[Data extract]

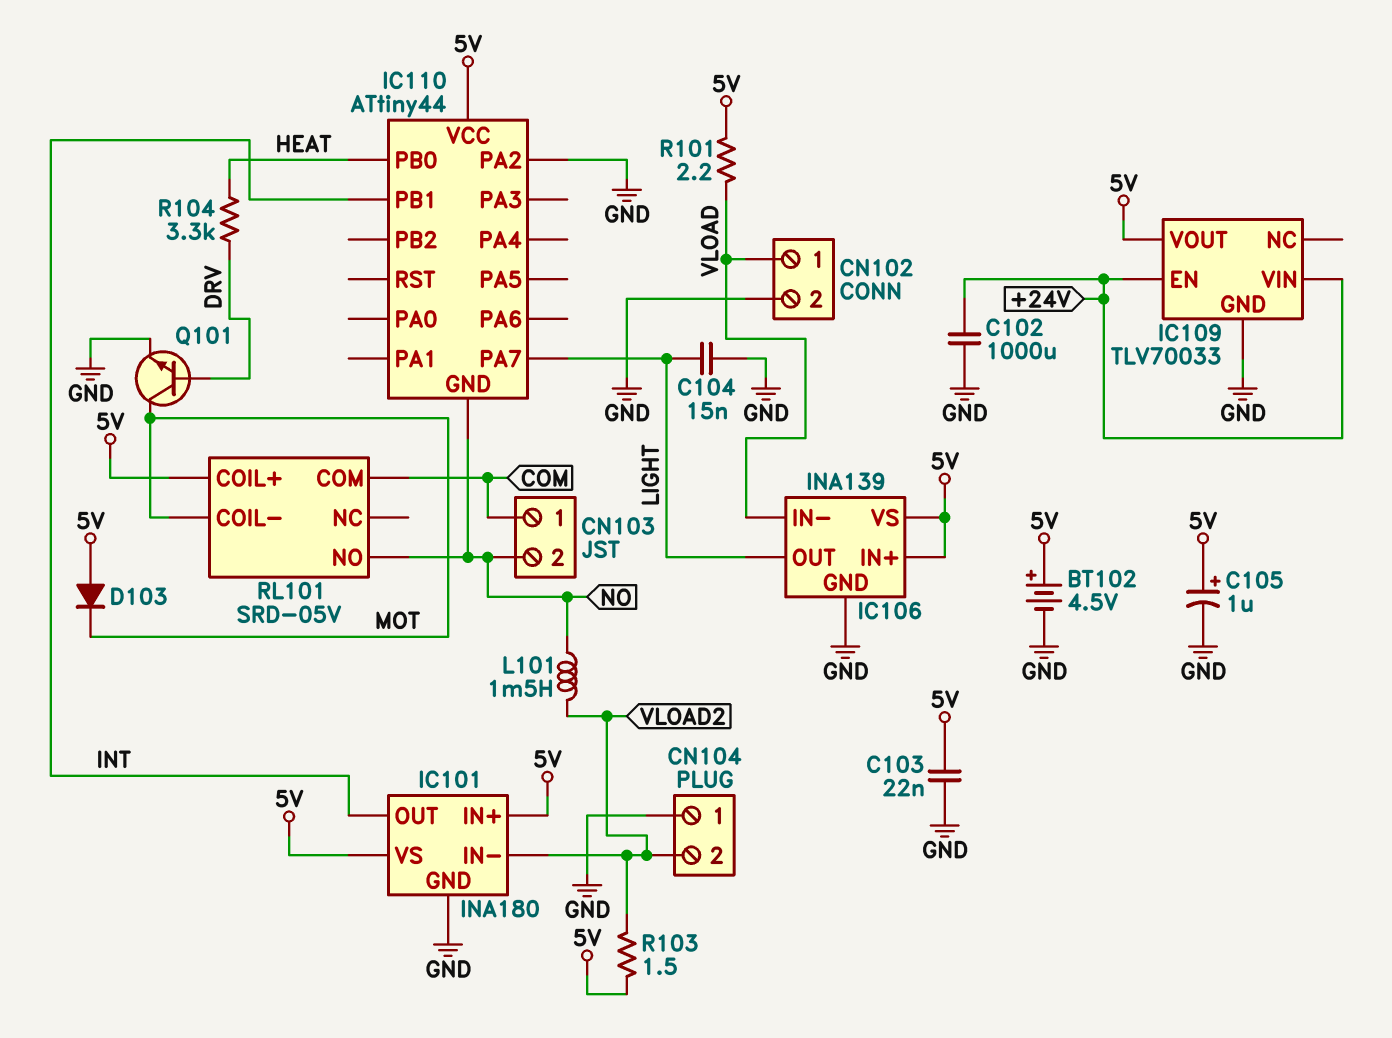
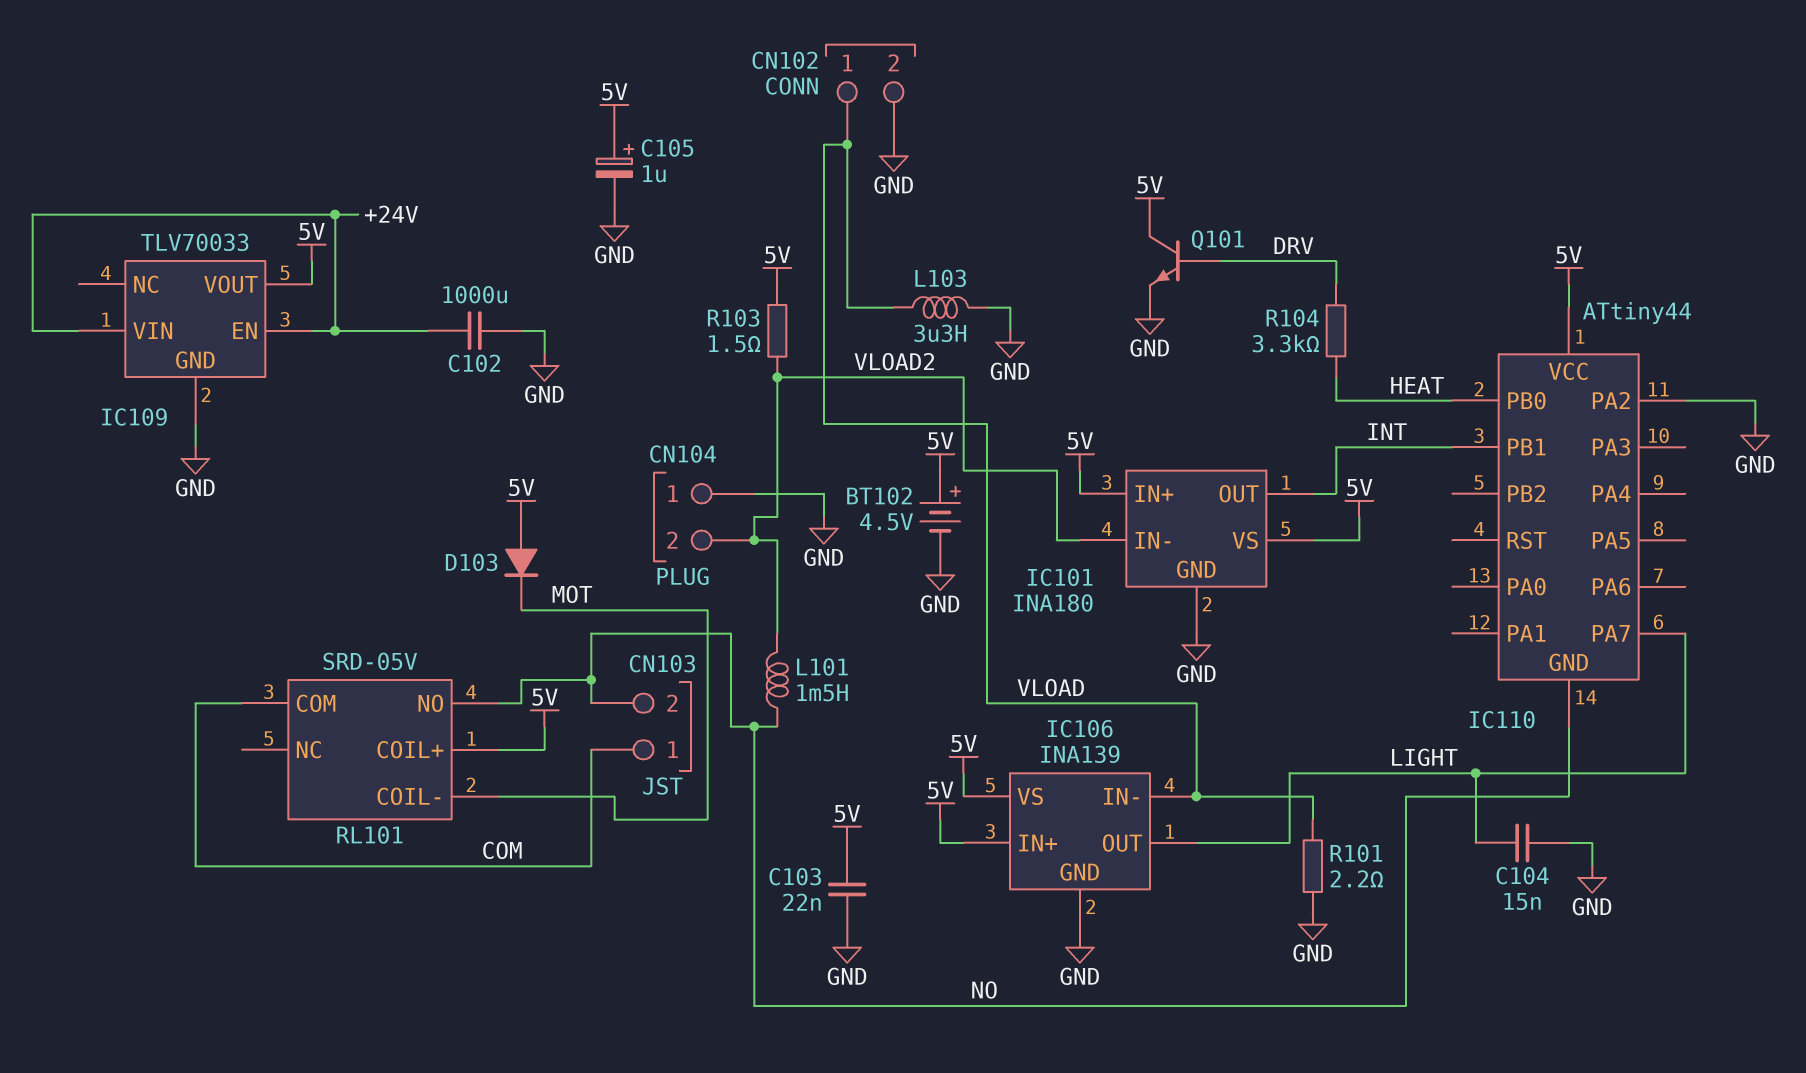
L103: none -> 3.3uH (GND, VLOAD)
Q101: NPN (B DRV, C MOT, E GND) -> NPN (B DRV, C 5V, E GND)
R101: 2.2 (5V, VLOAD) -> 2.2 (GND, VLOAD)

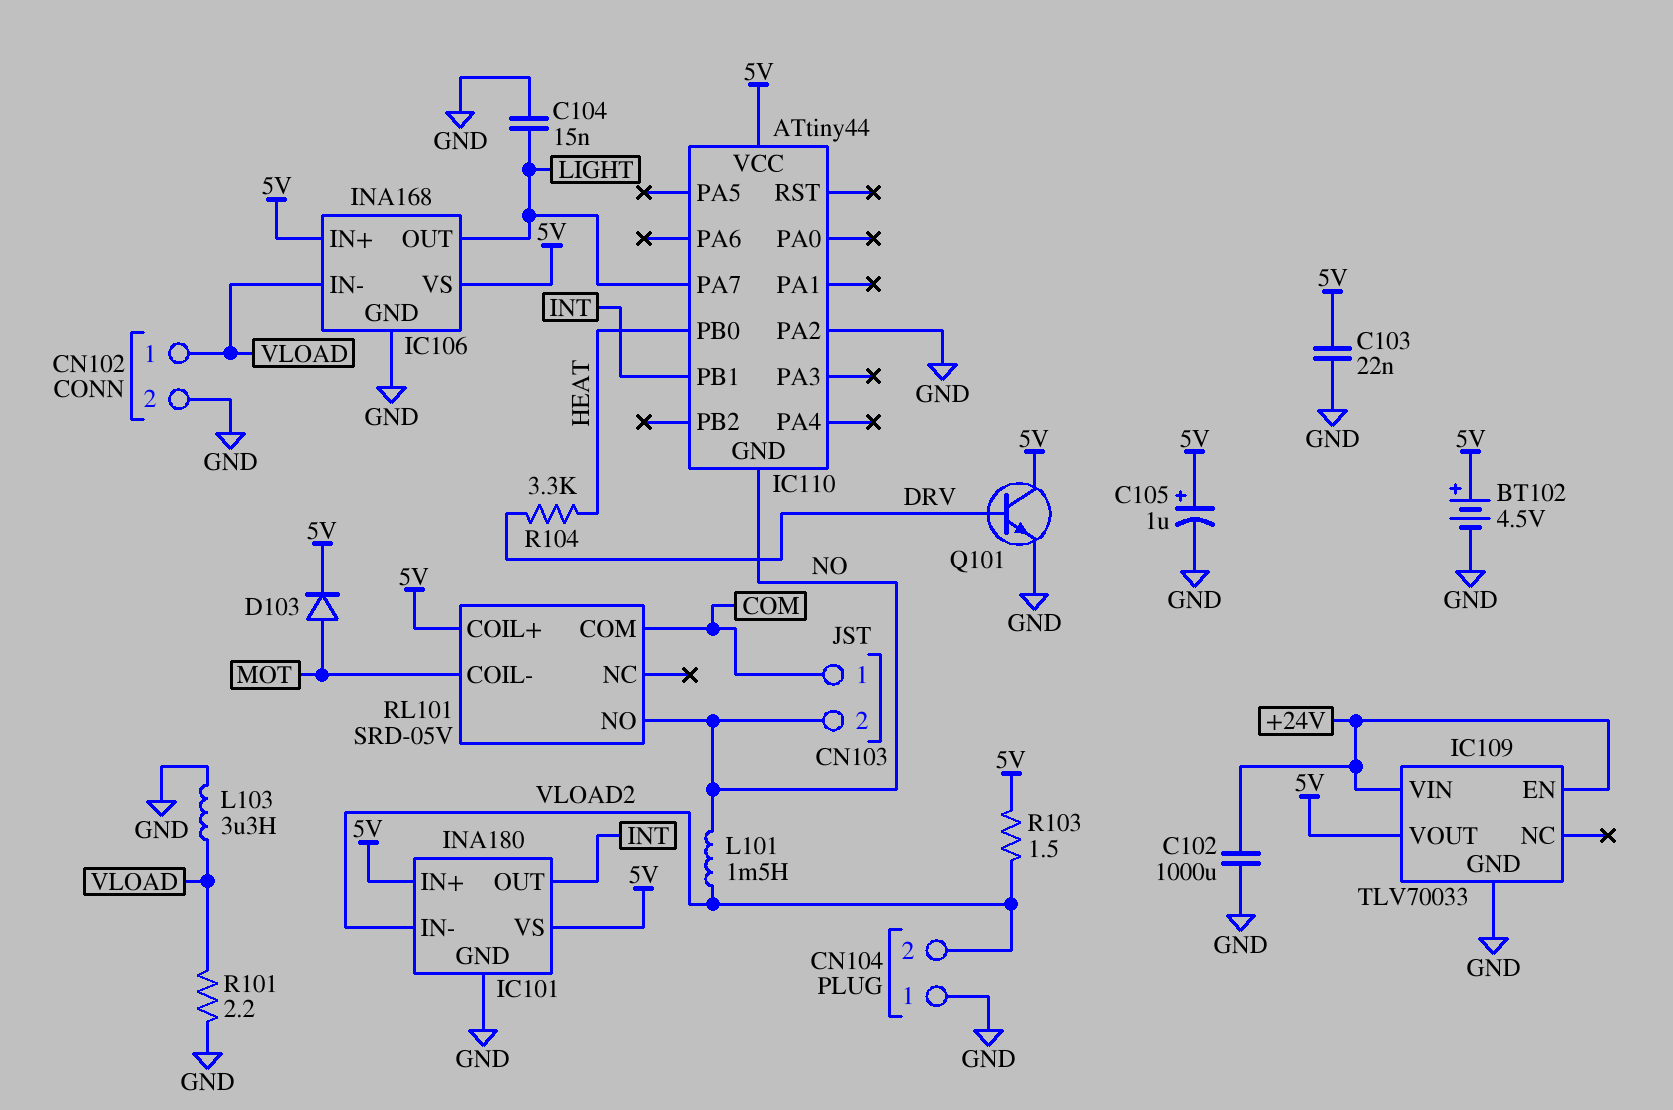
D103: diode (A 5V, K MOT) -> diode (A MOT, K 5V)
IC106: INA139 -> INA168

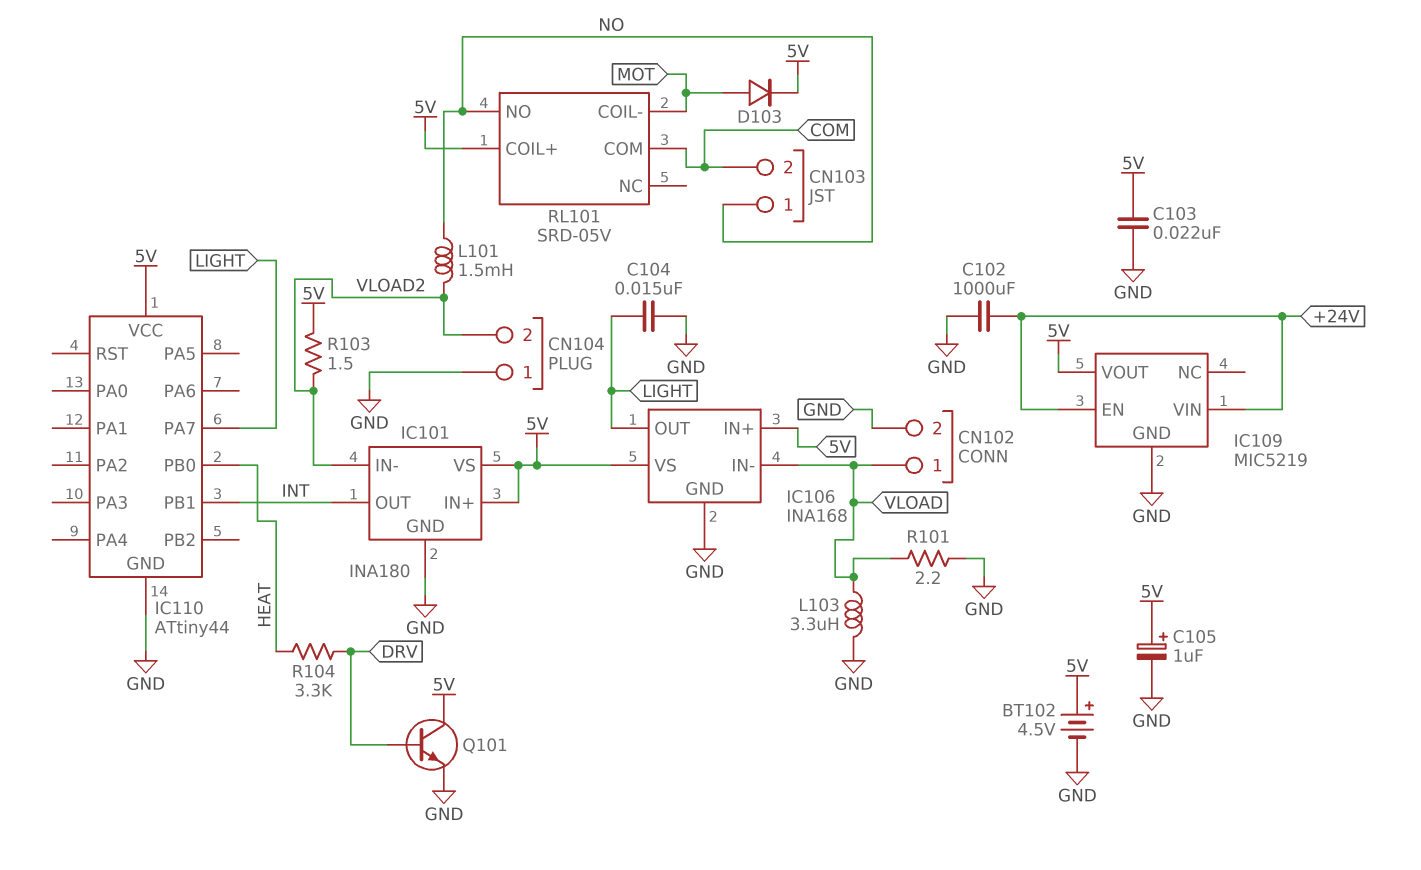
CN103 pin 1: COM -> NO
CN103 pin 2: NO -> COM
IC109: TLV70033 -> MIC5219
IC110 pin GND: NO -> GND
IC110 pin PA2: GND -> none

[/Data extract]

#### [Requirement]
Images are to be omitted; repeat the remaining data above exactly.

#### [Worked solution]
L103: none -> 3.3uH (GND, VLOAD)
Q101: NPN (B DRV, C MOT, E GND) -> NPN (B DRV, C 5V, E GND)
R101: 2.2 (5V, VLOAD) -> 2.2 (GND, VLOAD)

D103: diode (A 5V, K MOT) -> diode (A MOT, K 5V)
IC106: INA139 -> INA168

CN103 pin 1: COM -> NO
CN103 pin 2: NO -> COM
IC109: TLV70033 -> MIC5219
IC110 pin GND: NO -> GND
IC110 pin PA2: GND -> none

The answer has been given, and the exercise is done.